>>>

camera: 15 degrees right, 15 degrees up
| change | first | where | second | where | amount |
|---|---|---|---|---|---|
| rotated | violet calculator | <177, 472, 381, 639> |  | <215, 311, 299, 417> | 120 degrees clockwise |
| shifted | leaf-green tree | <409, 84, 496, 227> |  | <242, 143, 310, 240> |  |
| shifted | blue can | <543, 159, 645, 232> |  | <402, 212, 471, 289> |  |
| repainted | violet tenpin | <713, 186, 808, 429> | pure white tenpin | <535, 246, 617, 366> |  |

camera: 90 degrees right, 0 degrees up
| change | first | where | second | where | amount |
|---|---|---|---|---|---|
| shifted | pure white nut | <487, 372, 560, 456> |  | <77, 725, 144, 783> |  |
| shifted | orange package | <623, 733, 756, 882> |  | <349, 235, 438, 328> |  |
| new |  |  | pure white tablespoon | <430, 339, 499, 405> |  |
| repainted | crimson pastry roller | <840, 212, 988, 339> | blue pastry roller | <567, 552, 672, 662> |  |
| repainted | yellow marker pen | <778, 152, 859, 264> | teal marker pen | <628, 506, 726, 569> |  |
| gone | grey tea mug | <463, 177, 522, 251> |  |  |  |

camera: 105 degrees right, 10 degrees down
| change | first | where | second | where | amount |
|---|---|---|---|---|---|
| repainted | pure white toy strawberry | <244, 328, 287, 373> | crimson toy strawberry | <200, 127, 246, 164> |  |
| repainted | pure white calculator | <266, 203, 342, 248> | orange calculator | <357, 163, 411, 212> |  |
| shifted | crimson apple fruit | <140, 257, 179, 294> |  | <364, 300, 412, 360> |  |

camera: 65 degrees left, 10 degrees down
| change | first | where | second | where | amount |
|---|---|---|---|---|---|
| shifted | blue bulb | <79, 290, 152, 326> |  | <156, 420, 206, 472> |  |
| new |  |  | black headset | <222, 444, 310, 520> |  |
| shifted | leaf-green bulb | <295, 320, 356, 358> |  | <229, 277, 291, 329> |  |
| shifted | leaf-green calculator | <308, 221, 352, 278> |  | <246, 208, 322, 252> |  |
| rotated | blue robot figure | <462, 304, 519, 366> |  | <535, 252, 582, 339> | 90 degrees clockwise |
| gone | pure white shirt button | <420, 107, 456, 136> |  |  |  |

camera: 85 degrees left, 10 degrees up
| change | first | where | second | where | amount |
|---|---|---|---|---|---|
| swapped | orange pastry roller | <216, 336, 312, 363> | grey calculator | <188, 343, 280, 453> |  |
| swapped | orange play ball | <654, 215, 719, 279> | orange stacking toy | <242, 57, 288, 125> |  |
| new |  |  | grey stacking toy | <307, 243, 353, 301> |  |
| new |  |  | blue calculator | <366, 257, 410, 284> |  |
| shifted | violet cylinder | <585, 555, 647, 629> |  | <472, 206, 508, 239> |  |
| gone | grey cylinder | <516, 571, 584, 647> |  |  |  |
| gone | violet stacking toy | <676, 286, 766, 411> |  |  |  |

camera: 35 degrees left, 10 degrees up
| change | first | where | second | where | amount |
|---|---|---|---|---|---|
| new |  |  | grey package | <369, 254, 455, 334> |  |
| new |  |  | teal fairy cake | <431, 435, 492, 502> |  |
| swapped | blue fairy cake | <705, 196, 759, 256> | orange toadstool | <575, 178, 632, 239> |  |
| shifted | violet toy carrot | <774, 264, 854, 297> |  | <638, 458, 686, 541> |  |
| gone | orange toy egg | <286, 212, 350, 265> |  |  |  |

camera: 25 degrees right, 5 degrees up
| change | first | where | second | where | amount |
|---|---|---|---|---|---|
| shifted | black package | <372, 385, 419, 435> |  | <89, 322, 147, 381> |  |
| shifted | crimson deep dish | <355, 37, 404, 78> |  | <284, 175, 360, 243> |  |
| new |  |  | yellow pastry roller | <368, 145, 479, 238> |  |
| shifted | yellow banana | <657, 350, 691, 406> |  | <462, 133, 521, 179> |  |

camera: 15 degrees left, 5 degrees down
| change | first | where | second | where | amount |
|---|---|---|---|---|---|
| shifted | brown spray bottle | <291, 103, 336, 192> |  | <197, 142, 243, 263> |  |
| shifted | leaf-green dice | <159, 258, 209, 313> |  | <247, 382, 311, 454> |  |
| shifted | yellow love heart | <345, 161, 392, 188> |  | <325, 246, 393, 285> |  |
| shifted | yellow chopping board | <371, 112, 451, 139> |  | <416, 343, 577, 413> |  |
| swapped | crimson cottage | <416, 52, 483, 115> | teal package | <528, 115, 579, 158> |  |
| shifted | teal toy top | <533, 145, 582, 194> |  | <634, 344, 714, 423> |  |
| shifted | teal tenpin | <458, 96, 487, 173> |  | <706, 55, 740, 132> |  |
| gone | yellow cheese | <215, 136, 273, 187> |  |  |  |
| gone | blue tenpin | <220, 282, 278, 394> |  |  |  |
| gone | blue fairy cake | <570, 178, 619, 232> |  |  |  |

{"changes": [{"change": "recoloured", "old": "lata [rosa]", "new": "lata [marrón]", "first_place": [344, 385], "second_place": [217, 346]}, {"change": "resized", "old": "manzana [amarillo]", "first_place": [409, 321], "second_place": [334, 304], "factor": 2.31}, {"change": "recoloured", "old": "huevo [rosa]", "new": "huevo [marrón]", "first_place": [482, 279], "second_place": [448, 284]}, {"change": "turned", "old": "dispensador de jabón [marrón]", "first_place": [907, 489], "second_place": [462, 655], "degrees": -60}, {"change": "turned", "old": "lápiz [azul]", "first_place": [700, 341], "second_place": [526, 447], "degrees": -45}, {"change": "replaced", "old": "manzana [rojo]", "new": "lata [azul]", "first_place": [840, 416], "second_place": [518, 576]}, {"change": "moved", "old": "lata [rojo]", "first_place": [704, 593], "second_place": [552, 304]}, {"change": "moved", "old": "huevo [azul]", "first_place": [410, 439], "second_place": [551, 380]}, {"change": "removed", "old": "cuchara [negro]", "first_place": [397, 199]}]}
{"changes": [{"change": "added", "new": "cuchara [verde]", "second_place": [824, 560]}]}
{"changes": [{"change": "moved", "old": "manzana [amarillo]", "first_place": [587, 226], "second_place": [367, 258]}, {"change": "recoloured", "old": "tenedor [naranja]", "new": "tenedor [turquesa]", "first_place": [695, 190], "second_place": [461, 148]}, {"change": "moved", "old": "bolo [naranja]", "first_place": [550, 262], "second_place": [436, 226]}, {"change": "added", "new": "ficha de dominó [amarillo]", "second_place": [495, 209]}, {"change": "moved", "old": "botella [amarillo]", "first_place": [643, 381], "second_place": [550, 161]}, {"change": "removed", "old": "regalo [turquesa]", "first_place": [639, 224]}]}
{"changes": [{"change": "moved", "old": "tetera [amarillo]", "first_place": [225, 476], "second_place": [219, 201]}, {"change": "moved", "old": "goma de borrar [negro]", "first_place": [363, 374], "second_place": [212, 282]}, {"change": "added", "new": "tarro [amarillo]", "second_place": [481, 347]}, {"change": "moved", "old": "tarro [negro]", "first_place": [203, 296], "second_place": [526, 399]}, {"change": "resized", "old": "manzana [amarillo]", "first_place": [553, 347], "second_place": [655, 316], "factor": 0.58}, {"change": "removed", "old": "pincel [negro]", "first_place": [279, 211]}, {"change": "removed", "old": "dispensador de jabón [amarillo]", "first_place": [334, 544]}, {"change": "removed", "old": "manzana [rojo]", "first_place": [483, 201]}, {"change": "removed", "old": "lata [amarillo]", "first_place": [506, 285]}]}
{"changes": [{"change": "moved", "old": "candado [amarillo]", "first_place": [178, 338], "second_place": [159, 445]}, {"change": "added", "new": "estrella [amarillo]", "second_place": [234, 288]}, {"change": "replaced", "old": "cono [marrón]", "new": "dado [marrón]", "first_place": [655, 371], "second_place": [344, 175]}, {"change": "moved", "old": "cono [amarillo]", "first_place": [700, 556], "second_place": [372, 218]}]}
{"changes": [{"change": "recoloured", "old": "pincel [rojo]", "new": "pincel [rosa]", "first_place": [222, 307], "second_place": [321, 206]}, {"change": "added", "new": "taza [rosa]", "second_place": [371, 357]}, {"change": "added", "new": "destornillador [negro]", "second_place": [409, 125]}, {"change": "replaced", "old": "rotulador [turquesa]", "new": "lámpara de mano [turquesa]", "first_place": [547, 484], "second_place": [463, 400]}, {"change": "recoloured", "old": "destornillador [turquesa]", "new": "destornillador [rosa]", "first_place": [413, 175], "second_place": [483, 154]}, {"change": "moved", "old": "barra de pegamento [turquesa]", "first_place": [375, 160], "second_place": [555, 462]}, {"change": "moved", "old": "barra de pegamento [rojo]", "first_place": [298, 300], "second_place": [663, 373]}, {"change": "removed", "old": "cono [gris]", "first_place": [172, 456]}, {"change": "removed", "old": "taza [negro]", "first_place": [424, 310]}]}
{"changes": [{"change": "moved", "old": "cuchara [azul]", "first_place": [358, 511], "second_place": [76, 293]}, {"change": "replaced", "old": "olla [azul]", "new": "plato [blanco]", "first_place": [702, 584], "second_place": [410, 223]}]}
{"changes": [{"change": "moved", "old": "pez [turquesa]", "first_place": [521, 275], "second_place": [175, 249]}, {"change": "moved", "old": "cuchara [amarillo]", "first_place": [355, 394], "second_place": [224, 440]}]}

<<<

• WHAT IS EXPECTED
Reproduce exactly, and with no other material, the lines between those holding "leaf-green tree |" and "159, 645, 232>", inclusive.

• ANSWER TO THE PROBLEM
| shifted | leaf-green tree | <409, 84, 496, 227> |  | <242, 143, 310, 240> |  |
| shifted | blue can | <543, 159, 645, 232> |  | <402, 212, 471, 289> |  |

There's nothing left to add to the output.